RECORDS FOR PROCESSING:
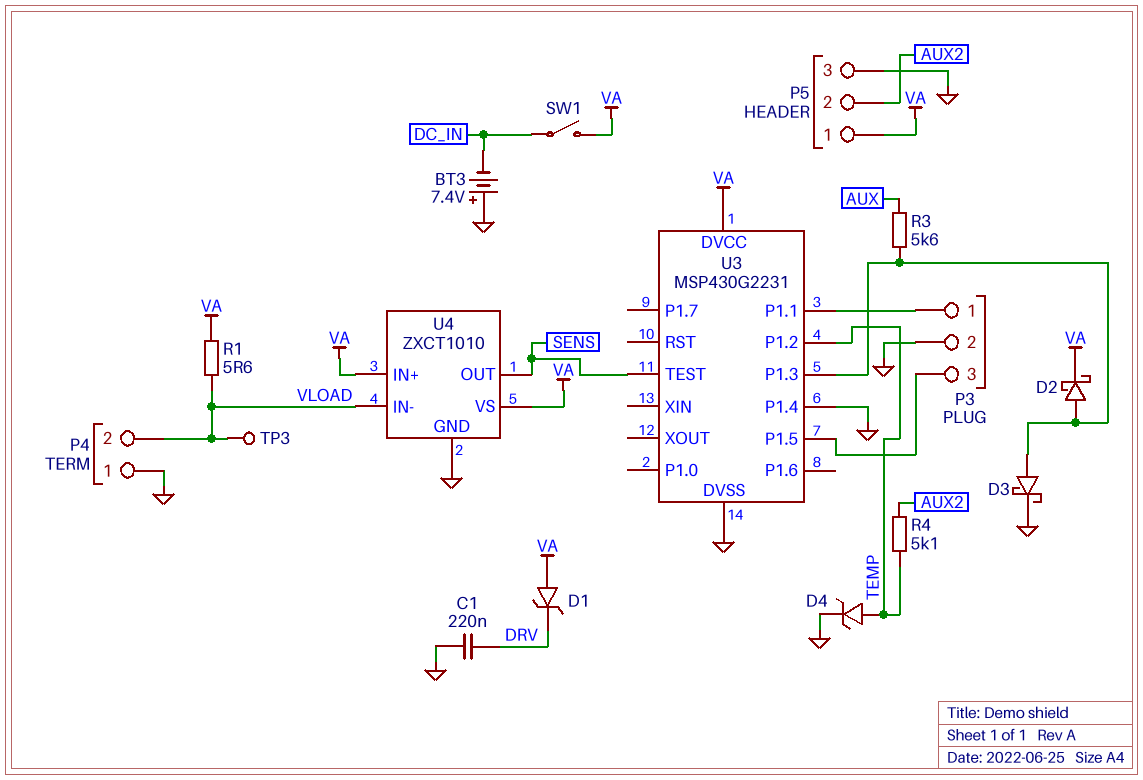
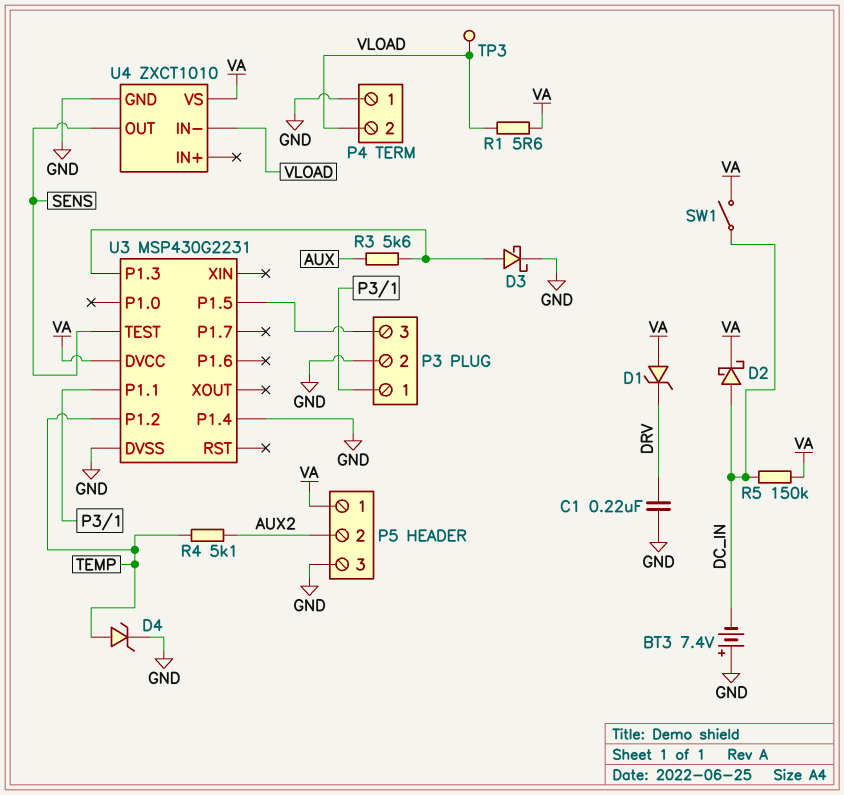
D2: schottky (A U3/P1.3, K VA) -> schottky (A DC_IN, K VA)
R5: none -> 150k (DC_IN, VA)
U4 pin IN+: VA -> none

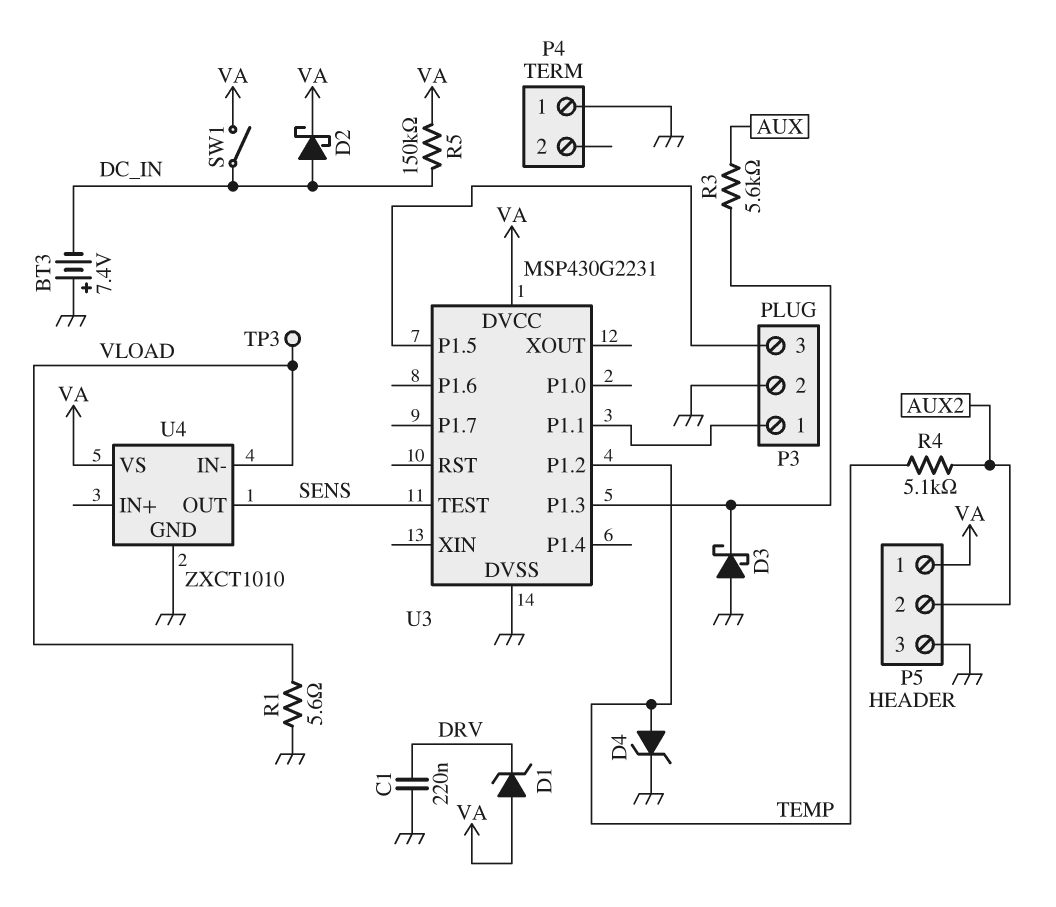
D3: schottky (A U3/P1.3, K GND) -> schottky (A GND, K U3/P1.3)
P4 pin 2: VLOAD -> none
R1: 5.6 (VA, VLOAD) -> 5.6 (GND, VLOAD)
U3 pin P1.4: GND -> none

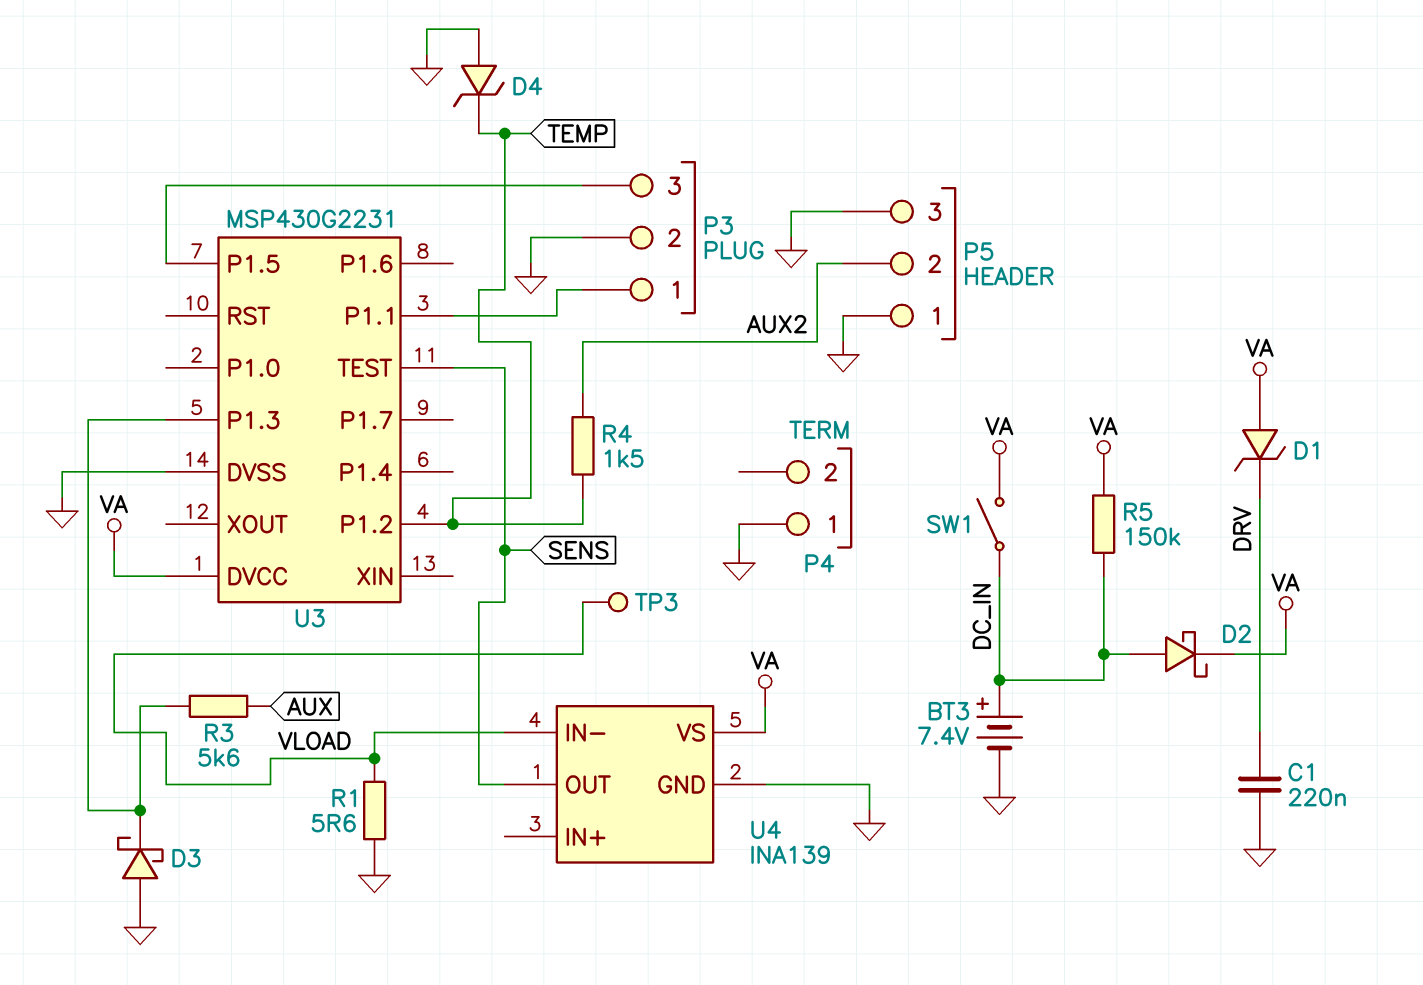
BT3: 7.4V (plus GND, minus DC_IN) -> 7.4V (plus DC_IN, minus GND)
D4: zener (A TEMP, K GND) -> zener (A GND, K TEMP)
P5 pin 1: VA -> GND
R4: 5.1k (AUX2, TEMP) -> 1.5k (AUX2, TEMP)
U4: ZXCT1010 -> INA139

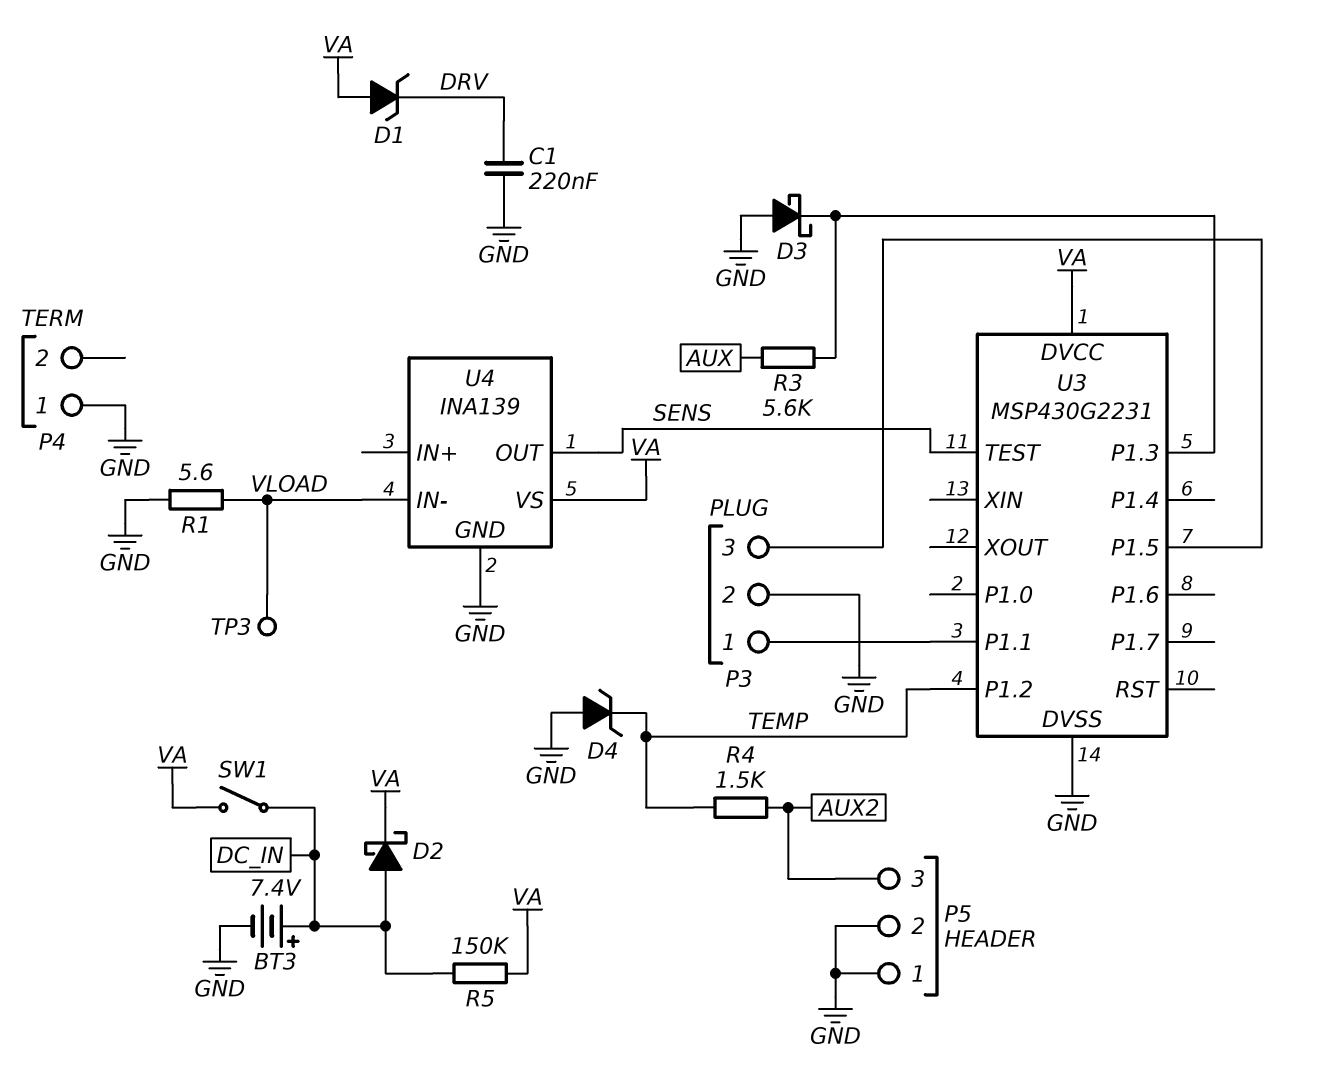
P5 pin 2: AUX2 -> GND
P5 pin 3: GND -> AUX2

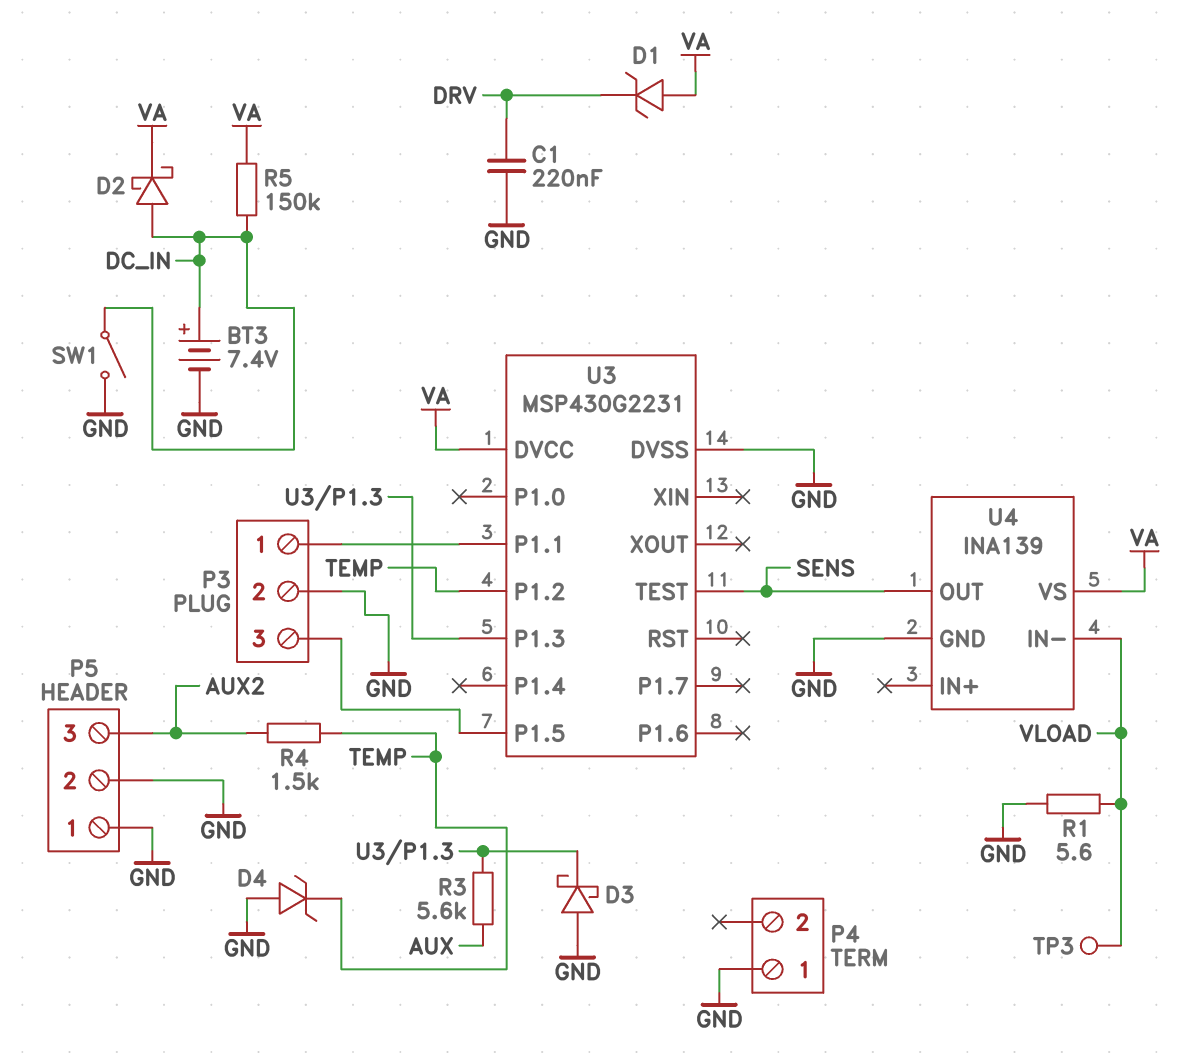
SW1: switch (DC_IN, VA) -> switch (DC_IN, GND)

PROBLEM DETAILS: Read the listing above, then copy every line that includes the string "VLOAD".

TASK RESULT:
P4 pin 2: VLOAD -> none
R1: 5.6 (VA, VLOAD) -> 5.6 (GND, VLOAD)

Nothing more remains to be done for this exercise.